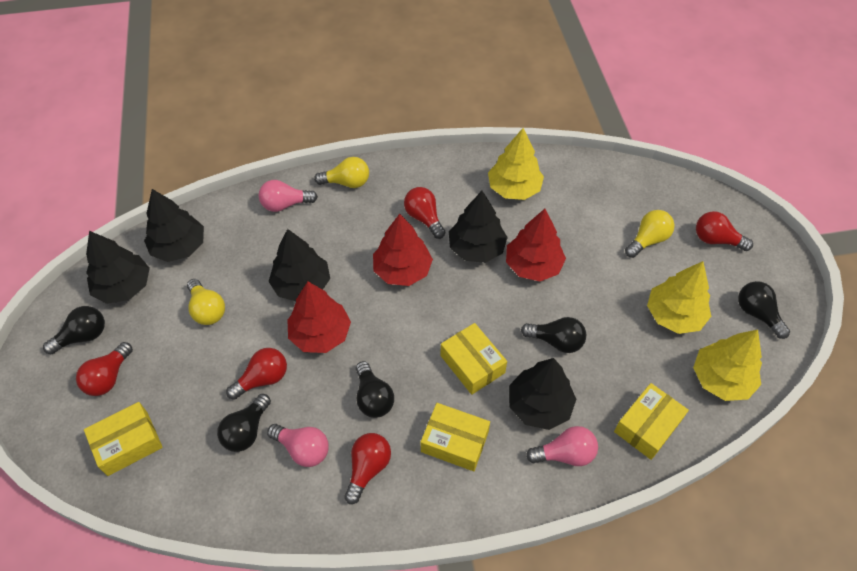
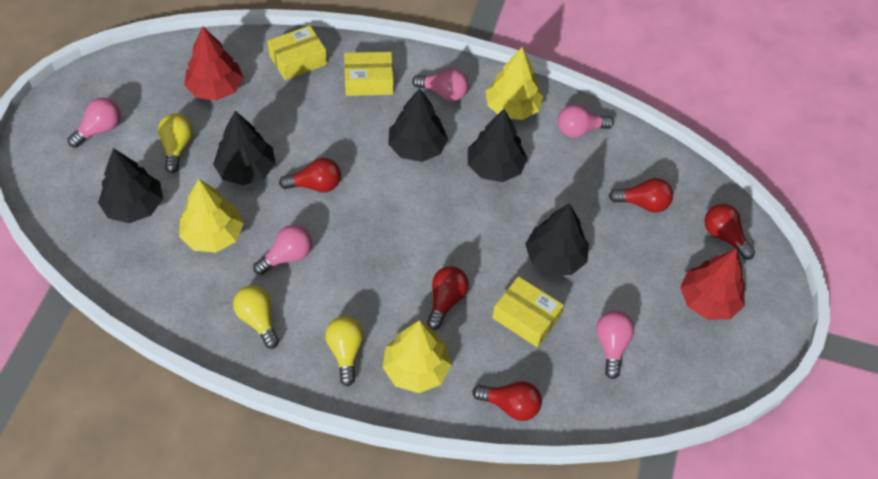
black light bulb: 5 -> 0
pink light bulb: 3 -> 5
red tree: 3 -> 2
yellow box: 4 -> 3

....

All of the material above is to be copied exactly, with no pictures.

black light bulb: 5 -> 0
pink light bulb: 3 -> 5
red tree: 3 -> 2
yellow box: 4 -> 3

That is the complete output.